• _Set exercise_
Copy out every item below word for word, line by line, and leave out the pictures.

--- start of Input material ---

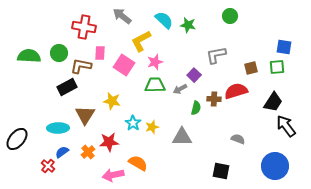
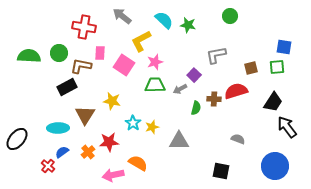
black arrow at (286, 126): moved 1 px right, 1 px down
gray triangle at (182, 137): moved 3 px left, 4 px down
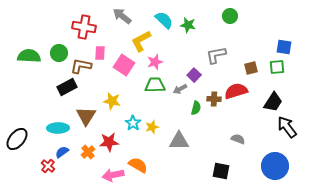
brown triangle at (85, 115): moved 1 px right, 1 px down
orange semicircle at (138, 163): moved 2 px down
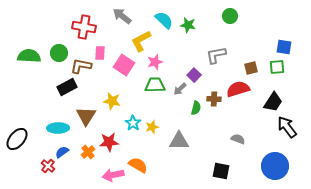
gray arrow at (180, 89): rotated 16 degrees counterclockwise
red semicircle at (236, 91): moved 2 px right, 2 px up
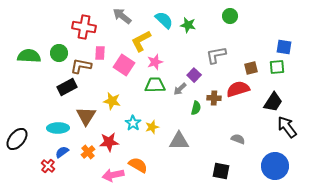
brown cross at (214, 99): moved 1 px up
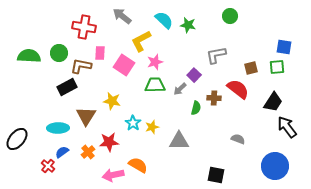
red semicircle at (238, 89): rotated 55 degrees clockwise
black square at (221, 171): moved 5 px left, 4 px down
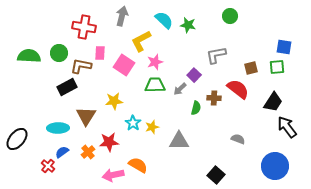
gray arrow at (122, 16): rotated 66 degrees clockwise
yellow star at (112, 101): moved 2 px right; rotated 18 degrees counterclockwise
black square at (216, 175): rotated 30 degrees clockwise
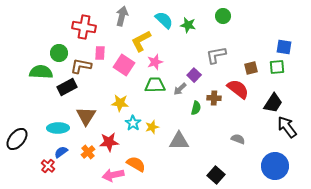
green circle at (230, 16): moved 7 px left
green semicircle at (29, 56): moved 12 px right, 16 px down
yellow star at (114, 101): moved 6 px right, 2 px down; rotated 12 degrees clockwise
black trapezoid at (273, 102): moved 1 px down
blue semicircle at (62, 152): moved 1 px left
orange semicircle at (138, 165): moved 2 px left, 1 px up
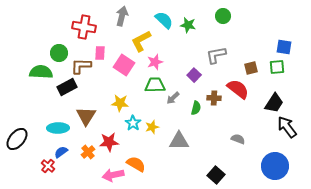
brown L-shape at (81, 66): rotated 10 degrees counterclockwise
gray arrow at (180, 89): moved 7 px left, 9 px down
black trapezoid at (273, 103): moved 1 px right
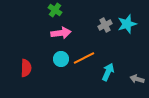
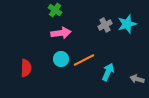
orange line: moved 2 px down
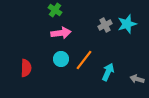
orange line: rotated 25 degrees counterclockwise
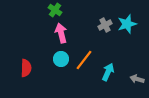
pink arrow: rotated 96 degrees counterclockwise
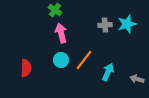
gray cross: rotated 24 degrees clockwise
cyan circle: moved 1 px down
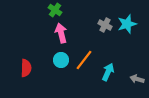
gray cross: rotated 32 degrees clockwise
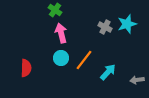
gray cross: moved 2 px down
cyan circle: moved 2 px up
cyan arrow: rotated 18 degrees clockwise
gray arrow: moved 1 px down; rotated 24 degrees counterclockwise
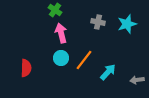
gray cross: moved 7 px left, 5 px up; rotated 16 degrees counterclockwise
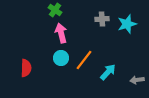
gray cross: moved 4 px right, 3 px up; rotated 16 degrees counterclockwise
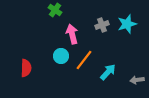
gray cross: moved 6 px down; rotated 16 degrees counterclockwise
pink arrow: moved 11 px right, 1 px down
cyan circle: moved 2 px up
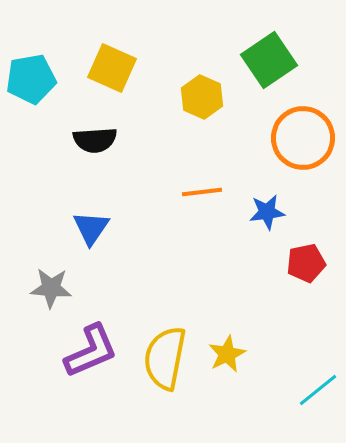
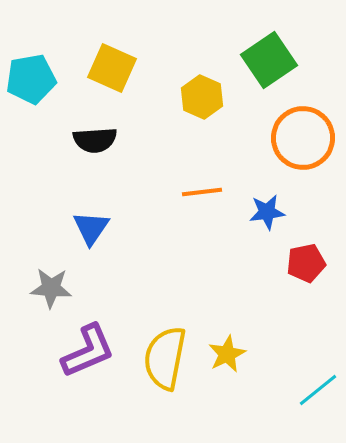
purple L-shape: moved 3 px left
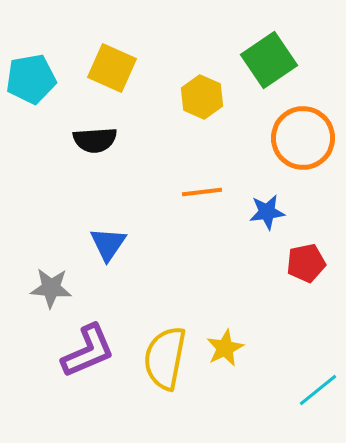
blue triangle: moved 17 px right, 16 px down
yellow star: moved 2 px left, 6 px up
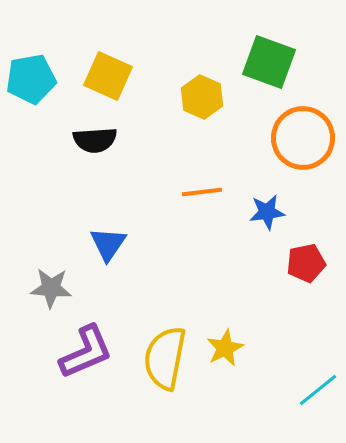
green square: moved 2 px down; rotated 36 degrees counterclockwise
yellow square: moved 4 px left, 8 px down
purple L-shape: moved 2 px left, 1 px down
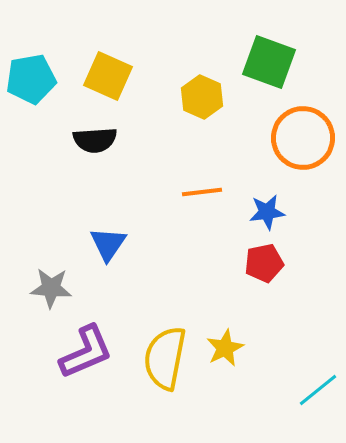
red pentagon: moved 42 px left
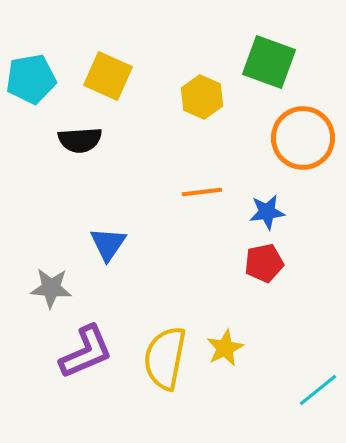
black semicircle: moved 15 px left
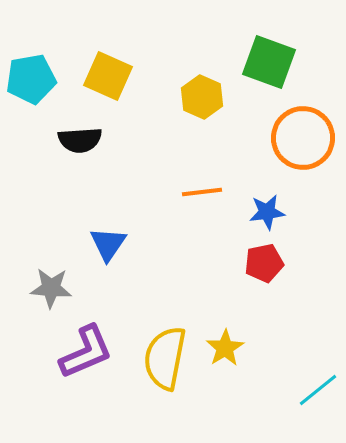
yellow star: rotated 6 degrees counterclockwise
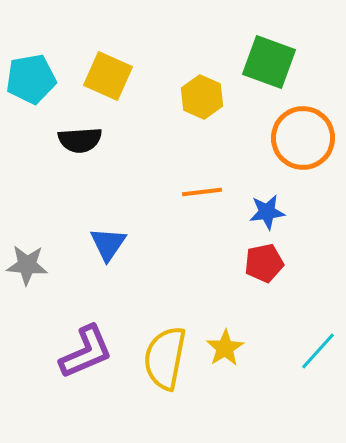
gray star: moved 24 px left, 23 px up
cyan line: moved 39 px up; rotated 9 degrees counterclockwise
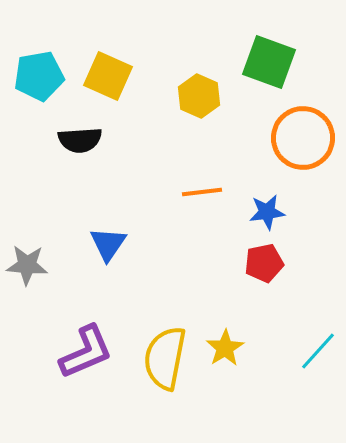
cyan pentagon: moved 8 px right, 3 px up
yellow hexagon: moved 3 px left, 1 px up
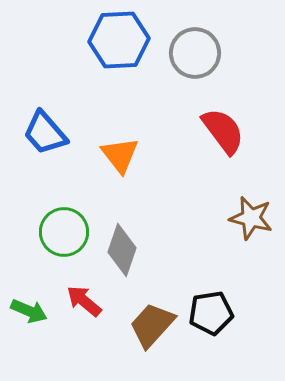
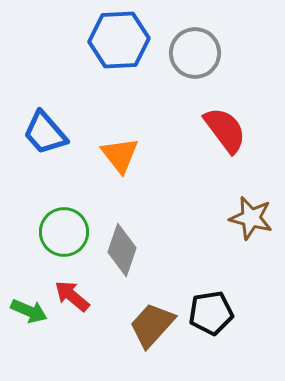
red semicircle: moved 2 px right, 1 px up
red arrow: moved 12 px left, 5 px up
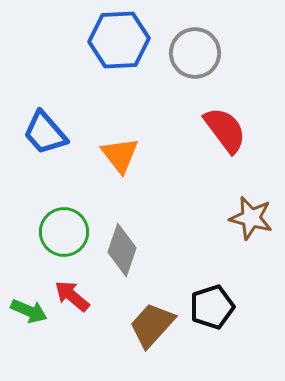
black pentagon: moved 1 px right, 6 px up; rotated 9 degrees counterclockwise
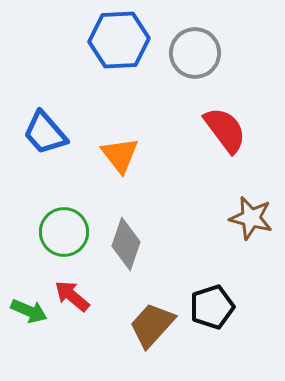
gray diamond: moved 4 px right, 6 px up
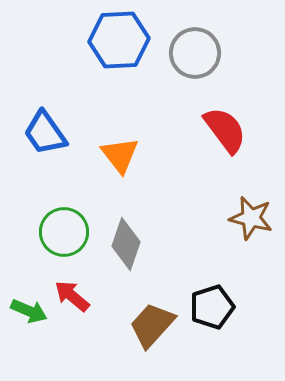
blue trapezoid: rotated 6 degrees clockwise
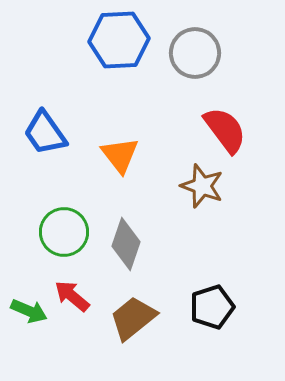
brown star: moved 49 px left, 32 px up; rotated 6 degrees clockwise
brown trapezoid: moved 19 px left, 7 px up; rotated 9 degrees clockwise
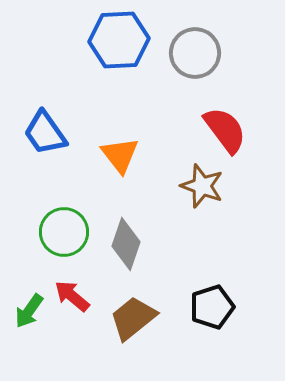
green arrow: rotated 102 degrees clockwise
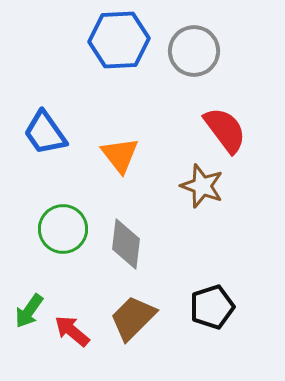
gray circle: moved 1 px left, 2 px up
green circle: moved 1 px left, 3 px up
gray diamond: rotated 12 degrees counterclockwise
red arrow: moved 35 px down
brown trapezoid: rotated 6 degrees counterclockwise
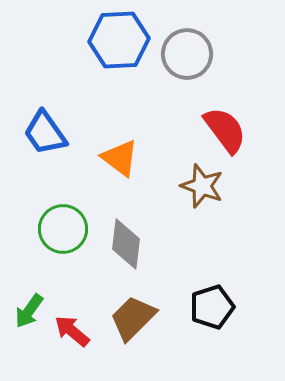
gray circle: moved 7 px left, 3 px down
orange triangle: moved 3 px down; rotated 15 degrees counterclockwise
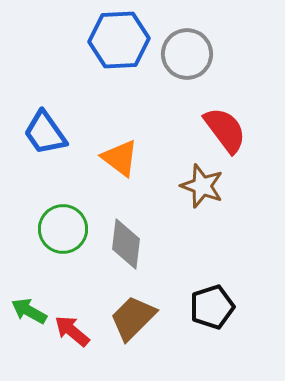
green arrow: rotated 84 degrees clockwise
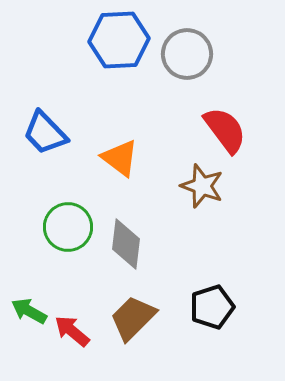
blue trapezoid: rotated 9 degrees counterclockwise
green circle: moved 5 px right, 2 px up
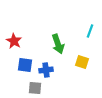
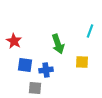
yellow square: rotated 16 degrees counterclockwise
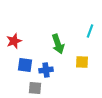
red star: rotated 21 degrees clockwise
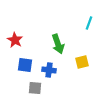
cyan line: moved 1 px left, 8 px up
red star: moved 1 px right, 1 px up; rotated 21 degrees counterclockwise
yellow square: rotated 16 degrees counterclockwise
blue cross: moved 3 px right; rotated 16 degrees clockwise
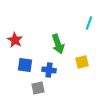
gray square: moved 3 px right; rotated 16 degrees counterclockwise
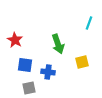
blue cross: moved 1 px left, 2 px down
gray square: moved 9 px left
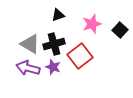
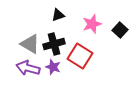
red square: rotated 20 degrees counterclockwise
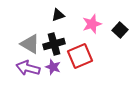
red square: rotated 35 degrees clockwise
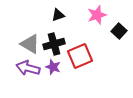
pink star: moved 5 px right, 9 px up
black square: moved 1 px left, 1 px down
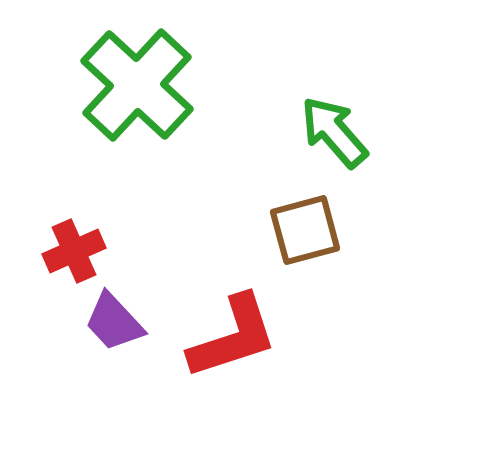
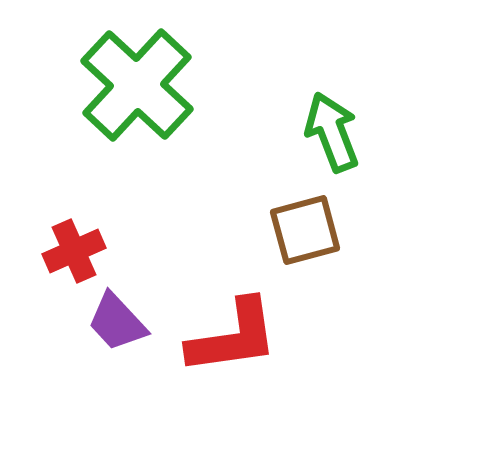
green arrow: moved 2 px left; rotated 20 degrees clockwise
purple trapezoid: moved 3 px right
red L-shape: rotated 10 degrees clockwise
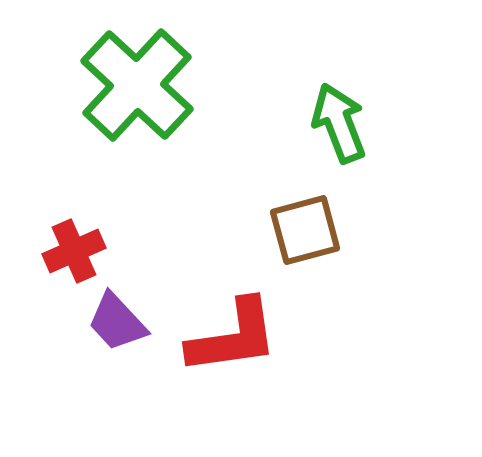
green arrow: moved 7 px right, 9 px up
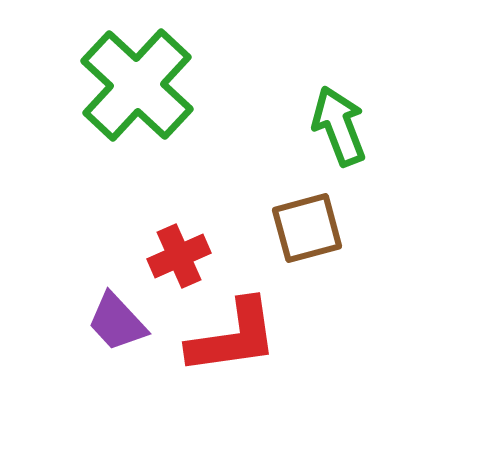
green arrow: moved 3 px down
brown square: moved 2 px right, 2 px up
red cross: moved 105 px right, 5 px down
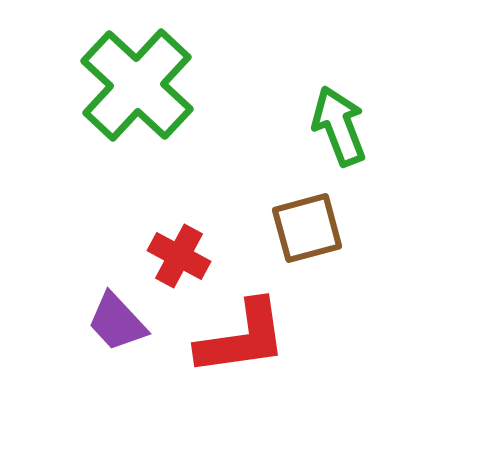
red cross: rotated 38 degrees counterclockwise
red L-shape: moved 9 px right, 1 px down
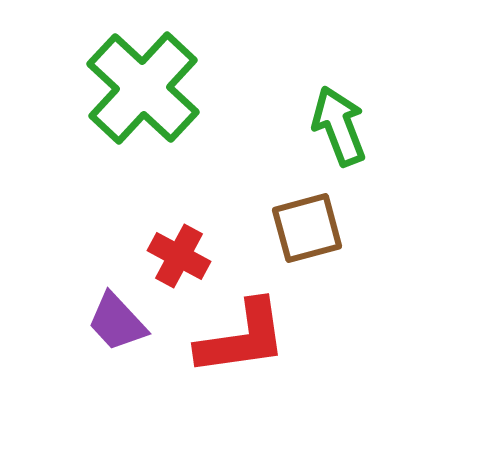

--- end of Input material ---

• _Answer to this task_
black arrow at (286, 126): moved 1 px right, 1 px down
gray triangle at (182, 137): moved 3 px left, 4 px down
brown triangle at (85, 115): moved 1 px right, 1 px down
orange semicircle at (138, 163): moved 2 px down
gray arrow at (180, 89): rotated 16 degrees counterclockwise
red semicircle at (236, 91): moved 2 px right, 2 px up
brown cross at (214, 99): moved 1 px up
red semicircle at (238, 89): rotated 55 degrees clockwise
black square at (221, 171): moved 5 px left, 4 px down
gray arrow at (122, 16): rotated 66 degrees clockwise
yellow star at (112, 101): moved 2 px right; rotated 18 degrees counterclockwise
black square at (216, 175): rotated 30 degrees clockwise
green circle at (230, 16): moved 7 px left
green semicircle at (29, 56): moved 12 px right, 16 px down
yellow star at (114, 101): moved 6 px right, 2 px down; rotated 12 degrees clockwise
black trapezoid at (273, 102): moved 1 px down
blue semicircle at (62, 152): moved 1 px left
orange semicircle at (138, 165): moved 2 px left, 1 px up
brown L-shape at (81, 66): rotated 10 degrees counterclockwise
gray arrow at (180, 89): moved 7 px left, 9 px down
black trapezoid at (273, 103): moved 1 px right
orange line: moved 2 px down
orange line: rotated 25 degrees counterclockwise
pink arrow: rotated 96 degrees counterclockwise
gray cross: rotated 24 degrees clockwise
cyan circle: moved 1 px down
gray cross: rotated 32 degrees clockwise
gray cross: moved 2 px down
cyan circle: moved 2 px up
cyan arrow: rotated 18 degrees clockwise
gray arrow: moved 1 px down; rotated 24 degrees counterclockwise
gray cross: moved 7 px left, 5 px up; rotated 16 degrees counterclockwise
gray cross: moved 4 px right, 3 px up; rotated 16 degrees counterclockwise
gray cross: moved 6 px down; rotated 16 degrees counterclockwise
pink arrow: moved 11 px right, 1 px down
cyan circle: moved 2 px up
purple L-shape: moved 3 px left
blue triangle: moved 17 px right, 16 px down
yellow star: moved 2 px left, 6 px up
green square: moved 2 px down; rotated 36 degrees counterclockwise
yellow square: moved 4 px left, 8 px down
purple L-shape: moved 2 px left, 1 px down
red pentagon: moved 42 px left
black semicircle: moved 15 px left
yellow star: rotated 6 degrees counterclockwise
gray star: moved 24 px left, 23 px up
cyan line: moved 39 px up; rotated 9 degrees counterclockwise
cyan pentagon: moved 8 px right, 3 px up
yellow hexagon: moved 3 px left, 1 px up
red semicircle: moved 2 px right, 1 px up
red arrow: moved 12 px left, 5 px up
black pentagon: moved 1 px right, 6 px up; rotated 9 degrees counterclockwise
gray diamond: moved 4 px right, 6 px up
blue trapezoid: rotated 6 degrees clockwise
brown star: moved 49 px left, 32 px up; rotated 6 degrees clockwise
brown trapezoid: moved 19 px left, 7 px up; rotated 9 degrees clockwise
green arrow: rotated 102 degrees clockwise
gray circle: moved 1 px left, 2 px up
green circle: moved 1 px left, 3 px up
gray diamond: rotated 12 degrees counterclockwise
red arrow: moved 35 px down
brown trapezoid: rotated 6 degrees counterclockwise
gray circle: moved 7 px left, 3 px down
orange triangle: moved 3 px down; rotated 15 degrees counterclockwise
green arrow: rotated 84 degrees clockwise
blue trapezoid: rotated 9 degrees counterclockwise
green circle: moved 5 px right, 2 px up
yellow square: rotated 16 degrees counterclockwise
red star: rotated 21 degrees clockwise
cyan line: moved 1 px left, 8 px up
red star: moved 1 px right, 1 px up; rotated 21 degrees counterclockwise
yellow square: rotated 16 degrees counterclockwise
blue cross: moved 3 px right; rotated 16 degrees clockwise
gray square: moved 3 px right; rotated 16 degrees counterclockwise
blue cross: moved 1 px left, 2 px down
gray square: moved 9 px left
red square: rotated 20 degrees counterclockwise
red square: rotated 35 degrees clockwise
pink star: moved 5 px right, 9 px up
black square: moved 1 px left, 1 px down
green arrow: moved 2 px left; rotated 20 degrees clockwise
purple trapezoid: moved 3 px right
red L-shape: rotated 10 degrees clockwise
green arrow: moved 7 px right, 9 px up
green arrow: moved 3 px down
brown square: moved 2 px right, 2 px up
red cross: moved 105 px right, 5 px down
red cross: rotated 38 degrees counterclockwise
red L-shape: moved 9 px right, 1 px down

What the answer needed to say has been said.